*EXERCISE:* Below are some records. Print exactly the lines between the one holding "purple round brick A3" and the one holding "black tile K1:K2", inclusive, and nothing else.

*MATERIAL FOR THE TASK:*
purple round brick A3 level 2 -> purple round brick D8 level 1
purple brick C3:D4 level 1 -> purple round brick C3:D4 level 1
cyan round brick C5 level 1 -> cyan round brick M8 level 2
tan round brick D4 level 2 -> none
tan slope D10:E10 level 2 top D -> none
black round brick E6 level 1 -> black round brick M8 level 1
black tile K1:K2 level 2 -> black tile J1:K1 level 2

* * *

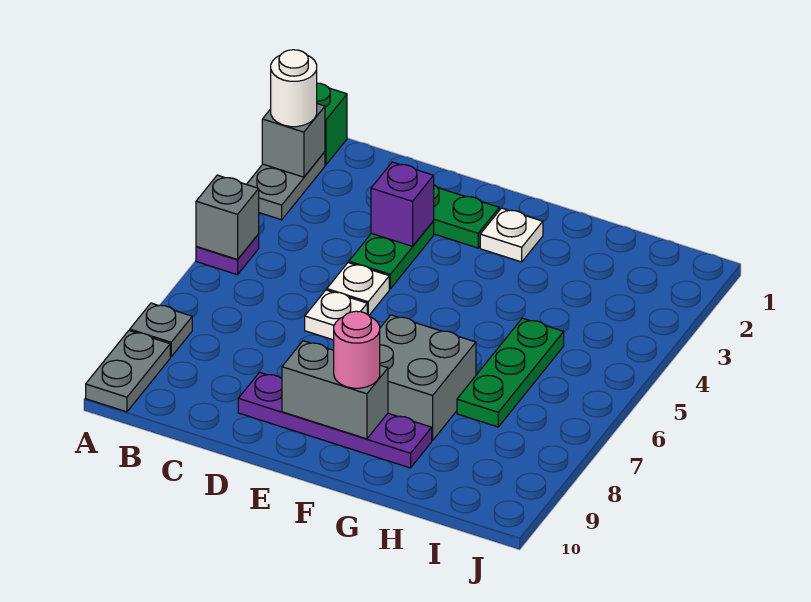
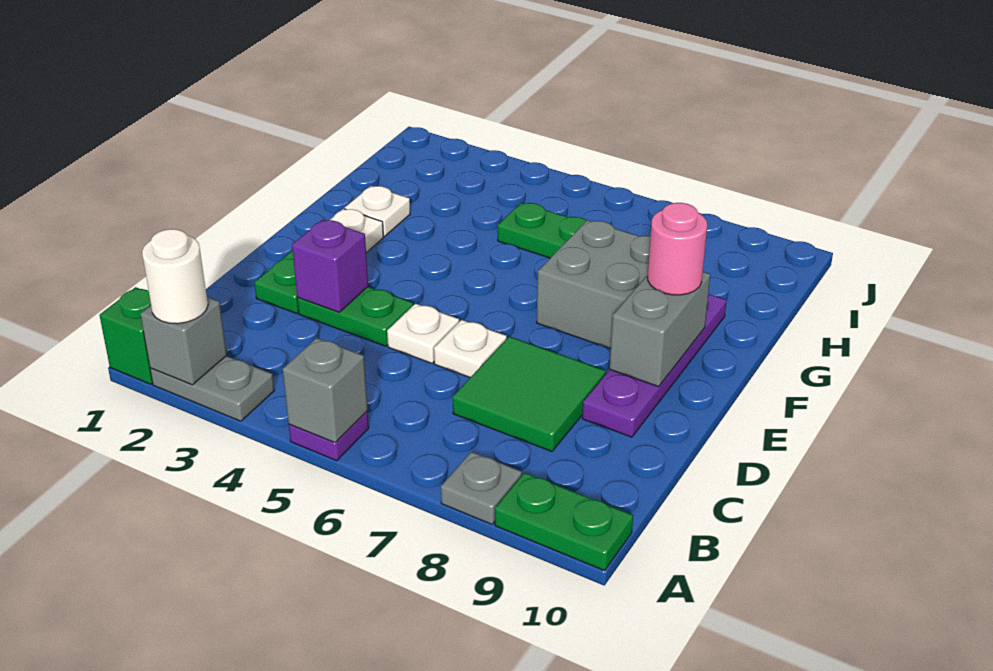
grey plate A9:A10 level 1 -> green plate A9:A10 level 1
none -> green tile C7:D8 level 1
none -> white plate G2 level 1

--

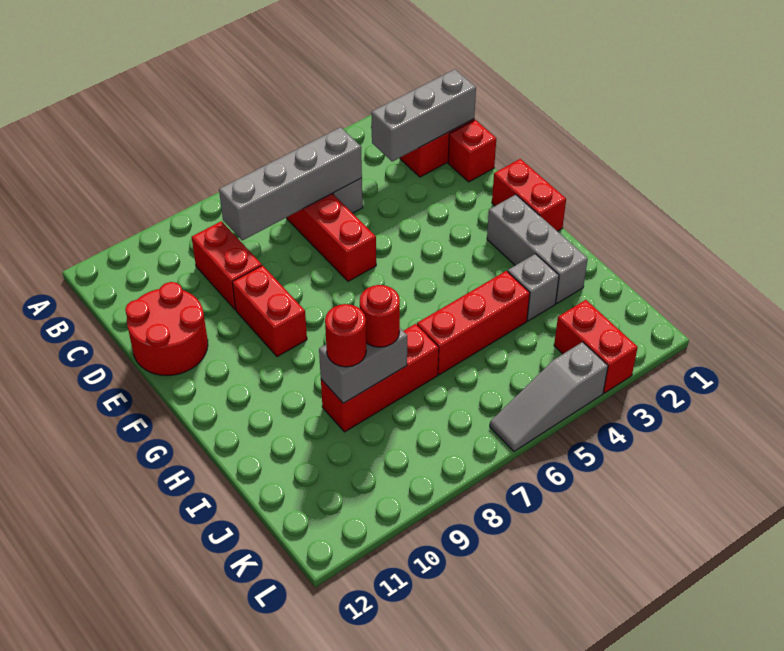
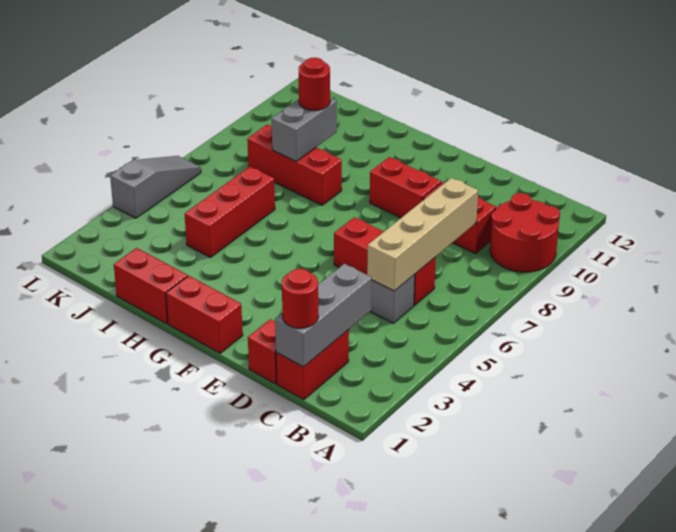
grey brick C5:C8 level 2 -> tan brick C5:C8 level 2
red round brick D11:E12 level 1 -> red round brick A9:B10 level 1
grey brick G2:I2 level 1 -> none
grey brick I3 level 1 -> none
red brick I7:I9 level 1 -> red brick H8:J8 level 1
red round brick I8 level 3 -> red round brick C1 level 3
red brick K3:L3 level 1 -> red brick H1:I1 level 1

*WORKED SOLUTION:*
purple round brick A3 level 2 -> purple round brick D8 level 1
purple brick C3:D4 level 1 -> purple round brick C3:D4 level 1
cyan round brick C5 level 1 -> cyan round brick M8 level 2
tan round brick D4 level 2 -> none
tan slope D10:E10 level 2 top D -> none
black round brick E6 level 1 -> black round brick M8 level 1
black tile K1:K2 level 2 -> black tile J1:K1 level 2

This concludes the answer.